* [Directions]:
Go through the records underneath and write each one out again exactly.

* [Records shown]:
Content starts

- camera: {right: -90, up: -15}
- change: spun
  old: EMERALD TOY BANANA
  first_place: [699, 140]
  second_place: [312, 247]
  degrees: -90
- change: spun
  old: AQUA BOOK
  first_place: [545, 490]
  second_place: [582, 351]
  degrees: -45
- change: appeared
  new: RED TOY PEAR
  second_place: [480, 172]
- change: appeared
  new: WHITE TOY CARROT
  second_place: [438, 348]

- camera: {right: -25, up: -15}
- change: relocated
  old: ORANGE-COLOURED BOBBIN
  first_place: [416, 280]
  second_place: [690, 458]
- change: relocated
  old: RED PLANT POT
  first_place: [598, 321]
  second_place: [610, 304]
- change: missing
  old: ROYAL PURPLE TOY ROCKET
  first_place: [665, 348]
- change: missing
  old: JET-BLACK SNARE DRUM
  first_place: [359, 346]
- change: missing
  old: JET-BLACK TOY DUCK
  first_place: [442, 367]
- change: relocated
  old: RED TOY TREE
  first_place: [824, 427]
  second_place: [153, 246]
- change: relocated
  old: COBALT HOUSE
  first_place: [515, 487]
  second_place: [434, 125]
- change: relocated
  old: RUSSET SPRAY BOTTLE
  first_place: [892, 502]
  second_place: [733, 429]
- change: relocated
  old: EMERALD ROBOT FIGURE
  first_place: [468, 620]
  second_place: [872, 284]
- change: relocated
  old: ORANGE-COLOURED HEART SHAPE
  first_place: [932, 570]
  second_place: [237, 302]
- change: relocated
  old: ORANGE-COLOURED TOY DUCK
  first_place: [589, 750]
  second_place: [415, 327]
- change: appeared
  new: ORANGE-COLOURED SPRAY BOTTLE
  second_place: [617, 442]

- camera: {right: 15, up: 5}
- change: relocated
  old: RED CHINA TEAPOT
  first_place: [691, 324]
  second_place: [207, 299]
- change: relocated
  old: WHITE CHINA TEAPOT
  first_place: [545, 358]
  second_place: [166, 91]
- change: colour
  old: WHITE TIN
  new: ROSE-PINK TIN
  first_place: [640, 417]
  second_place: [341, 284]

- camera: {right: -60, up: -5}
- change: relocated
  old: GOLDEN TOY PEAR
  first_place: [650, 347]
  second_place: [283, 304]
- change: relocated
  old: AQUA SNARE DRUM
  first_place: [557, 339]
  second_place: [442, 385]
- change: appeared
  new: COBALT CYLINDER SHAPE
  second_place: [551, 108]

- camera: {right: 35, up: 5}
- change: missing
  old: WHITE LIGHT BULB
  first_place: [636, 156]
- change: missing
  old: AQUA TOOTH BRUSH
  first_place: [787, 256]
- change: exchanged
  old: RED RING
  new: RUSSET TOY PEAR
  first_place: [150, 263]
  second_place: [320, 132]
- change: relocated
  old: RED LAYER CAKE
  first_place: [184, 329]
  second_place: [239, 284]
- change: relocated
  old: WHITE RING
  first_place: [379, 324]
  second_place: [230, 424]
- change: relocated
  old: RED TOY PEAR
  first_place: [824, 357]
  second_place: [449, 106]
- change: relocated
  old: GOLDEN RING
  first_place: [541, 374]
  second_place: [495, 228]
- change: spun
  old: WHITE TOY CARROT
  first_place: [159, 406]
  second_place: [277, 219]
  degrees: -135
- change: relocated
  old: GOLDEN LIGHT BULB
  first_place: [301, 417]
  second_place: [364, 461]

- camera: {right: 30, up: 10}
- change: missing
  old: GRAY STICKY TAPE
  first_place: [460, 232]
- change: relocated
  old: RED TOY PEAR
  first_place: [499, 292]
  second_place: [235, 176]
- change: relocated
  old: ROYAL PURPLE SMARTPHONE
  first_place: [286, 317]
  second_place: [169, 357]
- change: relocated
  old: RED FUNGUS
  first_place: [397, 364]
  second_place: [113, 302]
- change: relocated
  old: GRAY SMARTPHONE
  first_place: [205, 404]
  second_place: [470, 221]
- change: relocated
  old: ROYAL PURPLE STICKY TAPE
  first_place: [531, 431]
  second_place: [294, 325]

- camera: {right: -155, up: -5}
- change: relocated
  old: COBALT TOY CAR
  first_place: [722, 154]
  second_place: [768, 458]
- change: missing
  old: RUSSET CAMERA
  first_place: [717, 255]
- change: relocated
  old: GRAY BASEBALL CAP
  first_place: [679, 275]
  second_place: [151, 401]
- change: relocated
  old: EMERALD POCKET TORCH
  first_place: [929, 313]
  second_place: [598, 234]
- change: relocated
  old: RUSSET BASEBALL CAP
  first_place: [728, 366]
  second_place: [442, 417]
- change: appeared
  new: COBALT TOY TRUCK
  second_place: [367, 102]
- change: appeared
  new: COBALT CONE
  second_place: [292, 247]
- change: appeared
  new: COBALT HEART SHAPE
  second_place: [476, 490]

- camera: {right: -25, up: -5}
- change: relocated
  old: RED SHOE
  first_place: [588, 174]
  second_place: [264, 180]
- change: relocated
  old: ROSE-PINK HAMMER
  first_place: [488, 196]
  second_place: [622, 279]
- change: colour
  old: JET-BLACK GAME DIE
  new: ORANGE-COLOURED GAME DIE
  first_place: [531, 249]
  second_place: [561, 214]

Content ends

* [Answer to this problem]:
- camera: {right: -90, up: -15}
- change: spun
  old: EMERALD TOY BANANA
  first_place: [699, 140]
  second_place: [312, 247]
  degrees: -90
- change: spun
  old: AQUA BOOK
  first_place: [545, 490]
  second_place: [582, 351]
  degrees: -45
- change: appeared
  new: RED TOY PEAR
  second_place: [480, 172]
- change: appeared
  new: WHITE TOY CARROT
  second_place: [438, 348]

- camera: {right: -25, up: -15}
- change: relocated
  old: ORANGE-COLOURED BOBBIN
  first_place: [416, 280]
  second_place: [690, 458]
- change: relocated
  old: RED PLANT POT
  first_place: [598, 321]
  second_place: [610, 304]
- change: missing
  old: ROYAL PURPLE TOY ROCKET
  first_place: [665, 348]
- change: missing
  old: JET-BLACK SNARE DRUM
  first_place: [359, 346]
- change: missing
  old: JET-BLACK TOY DUCK
  first_place: [442, 367]
- change: relocated
  old: RED TOY TREE
  first_place: [824, 427]
  second_place: [153, 246]
- change: relocated
  old: COBALT HOUSE
  first_place: [515, 487]
  second_place: [434, 125]
- change: relocated
  old: RUSSET SPRAY BOTTLE
  first_place: [892, 502]
  second_place: [733, 429]
- change: relocated
  old: EMERALD ROBOT FIGURE
  first_place: [468, 620]
  second_place: [872, 284]
- change: relocated
  old: ORANGE-COLOURED HEART SHAPE
  first_place: [932, 570]
  second_place: [237, 302]
- change: relocated
  old: ORANGE-COLOURED TOY DUCK
  first_place: [589, 750]
  second_place: [415, 327]
- change: appeared
  new: ORANGE-COLOURED SPRAY BOTTLE
  second_place: [617, 442]

- camera: {right: 15, up: 5}
- change: relocated
  old: RED CHINA TEAPOT
  first_place: [691, 324]
  second_place: [207, 299]
- change: relocated
  old: WHITE CHINA TEAPOT
  first_place: [545, 358]
  second_place: [166, 91]
- change: colour
  old: WHITE TIN
  new: ROSE-PINK TIN
  first_place: [640, 417]
  second_place: [341, 284]

- camera: {right: -60, up: -5}
- change: relocated
  old: GOLDEN TOY PEAR
  first_place: [650, 347]
  second_place: [283, 304]
- change: relocated
  old: AQUA SNARE DRUM
  first_place: [557, 339]
  second_place: [442, 385]
- change: appeared
  new: COBALT CYLINDER SHAPE
  second_place: [551, 108]

- camera: {right: 35, up: 5}
- change: missing
  old: WHITE LIGHT BULB
  first_place: [636, 156]
- change: missing
  old: AQUA TOOTH BRUSH
  first_place: [787, 256]
- change: exchanged
  old: RED RING
  new: RUSSET TOY PEAR
  first_place: [150, 263]
  second_place: [320, 132]
- change: relocated
  old: RED LAYER CAKE
  first_place: [184, 329]
  second_place: [239, 284]
- change: relocated
  old: WHITE RING
  first_place: [379, 324]
  second_place: [230, 424]
- change: relocated
  old: RED TOY PEAR
  first_place: [824, 357]
  second_place: [449, 106]
- change: relocated
  old: GOLDEN RING
  first_place: [541, 374]
  second_place: [495, 228]
- change: spun
  old: WHITE TOY CARROT
  first_place: [159, 406]
  second_place: [277, 219]
  degrees: -135
- change: relocated
  old: GOLDEN LIGHT BULB
  first_place: [301, 417]
  second_place: [364, 461]

- camera: {right: 30, up: 10}
- change: missing
  old: GRAY STICKY TAPE
  first_place: [460, 232]
- change: relocated
  old: RED TOY PEAR
  first_place: [499, 292]
  second_place: [235, 176]
- change: relocated
  old: ROYAL PURPLE SMARTPHONE
  first_place: [286, 317]
  second_place: [169, 357]
- change: relocated
  old: RED FUNGUS
  first_place: [397, 364]
  second_place: [113, 302]
- change: relocated
  old: GRAY SMARTPHONE
  first_place: [205, 404]
  second_place: [470, 221]
- change: relocated
  old: ROYAL PURPLE STICKY TAPE
  first_place: [531, 431]
  second_place: [294, 325]

- camera: {right: -155, up: -5}
- change: relocated
  old: COBALT TOY CAR
  first_place: [722, 154]
  second_place: [768, 458]
- change: missing
  old: RUSSET CAMERA
  first_place: [717, 255]
- change: relocated
  old: GRAY BASEBALL CAP
  first_place: [679, 275]
  second_place: [151, 401]
- change: relocated
  old: EMERALD POCKET TORCH
  first_place: [929, 313]
  second_place: [598, 234]
- change: relocated
  old: RUSSET BASEBALL CAP
  first_place: [728, 366]
  second_place: [442, 417]
- change: appeared
  new: COBALT TOY TRUCK
  second_place: [367, 102]
- change: appeared
  new: COBALT CONE
  second_place: [292, 247]
- change: appeared
  new: COBALT HEART SHAPE
  second_place: [476, 490]

- camera: {right: -25, up: -5}
- change: relocated
  old: RED SHOE
  first_place: [588, 174]
  second_place: [264, 180]
- change: relocated
  old: ROSE-PINK HAMMER
  first_place: [488, 196]
  second_place: [622, 279]
- change: colour
  old: JET-BLACK GAME DIE
  new: ORANGE-COLOURED GAME DIE
  first_place: [531, 249]
  second_place: [561, 214]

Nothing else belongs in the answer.